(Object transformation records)
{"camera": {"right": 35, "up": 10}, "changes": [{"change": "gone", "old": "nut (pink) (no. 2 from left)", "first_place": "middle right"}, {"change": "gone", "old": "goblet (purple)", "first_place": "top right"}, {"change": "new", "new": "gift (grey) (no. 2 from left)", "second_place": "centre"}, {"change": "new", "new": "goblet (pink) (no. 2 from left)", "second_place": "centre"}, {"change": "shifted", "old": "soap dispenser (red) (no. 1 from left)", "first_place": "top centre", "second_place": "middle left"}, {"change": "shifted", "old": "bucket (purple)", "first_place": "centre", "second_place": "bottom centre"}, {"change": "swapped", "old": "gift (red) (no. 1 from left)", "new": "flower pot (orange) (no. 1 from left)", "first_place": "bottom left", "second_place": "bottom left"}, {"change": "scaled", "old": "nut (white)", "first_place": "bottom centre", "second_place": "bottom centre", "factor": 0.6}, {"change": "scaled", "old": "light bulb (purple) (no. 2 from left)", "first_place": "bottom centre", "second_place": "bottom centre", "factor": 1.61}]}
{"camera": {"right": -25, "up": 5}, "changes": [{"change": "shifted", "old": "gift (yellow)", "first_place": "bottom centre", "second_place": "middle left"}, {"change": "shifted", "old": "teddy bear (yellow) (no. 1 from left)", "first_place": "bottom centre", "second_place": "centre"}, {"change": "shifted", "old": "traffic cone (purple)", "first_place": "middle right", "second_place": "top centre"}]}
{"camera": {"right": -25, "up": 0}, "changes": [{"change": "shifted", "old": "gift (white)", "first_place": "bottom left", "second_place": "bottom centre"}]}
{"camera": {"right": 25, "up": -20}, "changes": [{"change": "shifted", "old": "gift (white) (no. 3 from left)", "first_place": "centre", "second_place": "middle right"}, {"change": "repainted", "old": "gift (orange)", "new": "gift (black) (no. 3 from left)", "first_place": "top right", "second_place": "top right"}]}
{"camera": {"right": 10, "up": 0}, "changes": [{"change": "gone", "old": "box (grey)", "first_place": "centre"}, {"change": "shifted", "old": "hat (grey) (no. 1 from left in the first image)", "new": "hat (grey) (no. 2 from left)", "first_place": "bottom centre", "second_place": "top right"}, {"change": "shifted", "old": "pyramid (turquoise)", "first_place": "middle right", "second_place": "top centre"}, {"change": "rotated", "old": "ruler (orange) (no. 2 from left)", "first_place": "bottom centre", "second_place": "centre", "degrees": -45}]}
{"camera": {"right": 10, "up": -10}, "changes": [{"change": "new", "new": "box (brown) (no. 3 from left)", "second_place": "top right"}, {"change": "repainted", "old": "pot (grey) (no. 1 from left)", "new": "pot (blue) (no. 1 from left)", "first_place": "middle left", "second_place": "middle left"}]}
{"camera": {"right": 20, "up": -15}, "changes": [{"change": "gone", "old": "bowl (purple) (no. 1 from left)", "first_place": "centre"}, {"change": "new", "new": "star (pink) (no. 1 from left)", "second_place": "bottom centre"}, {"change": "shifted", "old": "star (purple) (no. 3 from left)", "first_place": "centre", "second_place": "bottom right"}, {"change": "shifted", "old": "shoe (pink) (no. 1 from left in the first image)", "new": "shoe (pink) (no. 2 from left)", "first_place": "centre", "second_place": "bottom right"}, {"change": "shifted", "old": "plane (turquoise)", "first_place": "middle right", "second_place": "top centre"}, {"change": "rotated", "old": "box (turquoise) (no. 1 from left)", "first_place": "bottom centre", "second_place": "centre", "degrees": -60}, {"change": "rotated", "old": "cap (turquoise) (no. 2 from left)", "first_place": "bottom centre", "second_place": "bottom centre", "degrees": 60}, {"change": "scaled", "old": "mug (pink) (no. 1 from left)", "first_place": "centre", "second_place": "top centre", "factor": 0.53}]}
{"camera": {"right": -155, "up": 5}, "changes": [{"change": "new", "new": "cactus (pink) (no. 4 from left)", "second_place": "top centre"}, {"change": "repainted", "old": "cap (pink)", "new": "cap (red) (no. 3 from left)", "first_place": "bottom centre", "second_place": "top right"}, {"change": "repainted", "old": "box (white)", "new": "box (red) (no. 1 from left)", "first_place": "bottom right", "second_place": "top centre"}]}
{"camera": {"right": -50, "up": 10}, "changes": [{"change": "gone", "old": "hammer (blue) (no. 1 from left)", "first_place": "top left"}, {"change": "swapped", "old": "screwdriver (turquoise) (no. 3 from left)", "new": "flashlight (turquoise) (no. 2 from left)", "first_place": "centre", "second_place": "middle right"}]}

• **Problem to work on**
Make a verbatim copy of each record.

• **Solution**
{"camera": {"right": 35, "up": 10}, "changes": [{"change": "gone", "old": "nut (pink) (no. 2 from left)", "first_place": "middle right"}, {"change": "gone", "old": "goblet (purple)", "first_place": "top right"}, {"change": "new", "new": "gift (grey) (no. 2 from left)", "second_place": "centre"}, {"change": "new", "new": "goblet (pink) (no. 2 from left)", "second_place": "centre"}, {"change": "shifted", "old": "soap dispenser (red) (no. 1 from left)", "first_place": "top centre", "second_place": "middle left"}, {"change": "shifted", "old": "bucket (purple)", "first_place": "centre", "second_place": "bottom centre"}, {"change": "swapped", "old": "gift (red) (no. 1 from left)", "new": "flower pot (orange) (no. 1 from left)", "first_place": "bottom left", "second_place": "bottom left"}, {"change": "scaled", "old": "nut (white)", "first_place": "bottom centre", "second_place": "bottom centre", "factor": 0.6}, {"change": "scaled", "old": "light bulb (purple) (no. 2 from left)", "first_place": "bottom centre", "second_place": "bottom centre", "factor": 1.61}]}
{"camera": {"right": -25, "up": 5}, "changes": [{"change": "shifted", "old": "gift (yellow)", "first_place": "bottom centre", "second_place": "middle left"}, {"change": "shifted", "old": "teddy bear (yellow) (no. 1 from left)", "first_place": "bottom centre", "second_place": "centre"}, {"change": "shifted", "old": "traffic cone (purple)", "first_place": "middle right", "second_place": "top centre"}]}
{"camera": {"right": -25, "up": 0}, "changes": [{"change": "shifted", "old": "gift (white)", "first_place": "bottom left", "second_place": "bottom centre"}]}
{"camera": {"right": 25, "up": -20}, "changes": [{"change": "shifted", "old": "gift (white) (no. 3 from left)", "first_place": "centre", "second_place": "middle right"}, {"change": "repainted", "old": "gift (orange)", "new": "gift (black) (no. 3 from left)", "first_place": "top right", "second_place": "top right"}]}
{"camera": {"right": 10, "up": 0}, "changes": [{"change": "gone", "old": "box (grey)", "first_place": "centre"}, {"change": "shifted", "old": "hat (grey) (no. 1 from left in the first image)", "new": "hat (grey) (no. 2 from left)", "first_place": "bottom centre", "second_place": "top right"}, {"change": "shifted", "old": "pyramid (turquoise)", "first_place": "middle right", "second_place": "top centre"}, {"change": "rotated", "old": "ruler (orange) (no. 2 from left)", "first_place": "bottom centre", "second_place": "centre", "degrees": -45}]}
{"camera": {"right": 10, "up": -10}, "changes": [{"change": "new", "new": "box (brown) (no. 3 from left)", "second_place": "top right"}, {"change": "repainted", "old": "pot (grey) (no. 1 from left)", "new": "pot (blue) (no. 1 from left)", "first_place": "middle left", "second_place": "middle left"}]}
{"camera": {"right": 20, "up": -15}, "changes": [{"change": "gone", "old": "bowl (purple) (no. 1 from left)", "first_place": "centre"}, {"change": "new", "new": "star (pink) (no. 1 from left)", "second_place": "bottom centre"}, {"change": "shifted", "old": "star (purple) (no. 3 from left)", "first_place": "centre", "second_place": "bottom right"}, {"change": "shifted", "old": "shoe (pink) (no. 1 from left in the first image)", "new": "shoe (pink) (no. 2 from left)", "first_place": "centre", "second_place": "bottom right"}, {"change": "shifted", "old": "plane (turquoise)", "first_place": "middle right", "second_place": "top centre"}, {"change": "rotated", "old": "box (turquoise) (no. 1 from left)", "first_place": "bottom centre", "second_place": "centre", "degrees": -60}, {"change": "rotated", "old": "cap (turquoise) (no. 2 from left)", "first_place": "bottom centre", "second_place": "bottom centre", "degrees": 60}, {"change": "scaled", "old": "mug (pink) (no. 1 from left)", "first_place": "centre", "second_place": "top centre", "factor": 0.53}]}
{"camera": {"right": -155, "up": 5}, "changes": [{"change": "new", "new": "cactus (pink) (no. 4 from left)", "second_place": "top centre"}, {"change": "repainted", "old": "cap (pink)", "new": "cap (red) (no. 3 from left)", "first_place": "bottom centre", "second_place": "top right"}, {"change": "repainted", "old": "box (white)", "new": "box (red) (no. 1 from left)", "first_place": "bottom right", "second_place": "top centre"}]}
{"camera": {"right": -50, "up": 10}, "changes": [{"change": "gone", "old": "hammer (blue) (no. 1 from left)", "first_place": "top left"}, {"change": "swapped", "old": "screwdriver (turquoise) (no. 3 from left)", "new": "flashlight (turquoise) (no. 2 from left)", "first_place": "centre", "second_place": "middle right"}]}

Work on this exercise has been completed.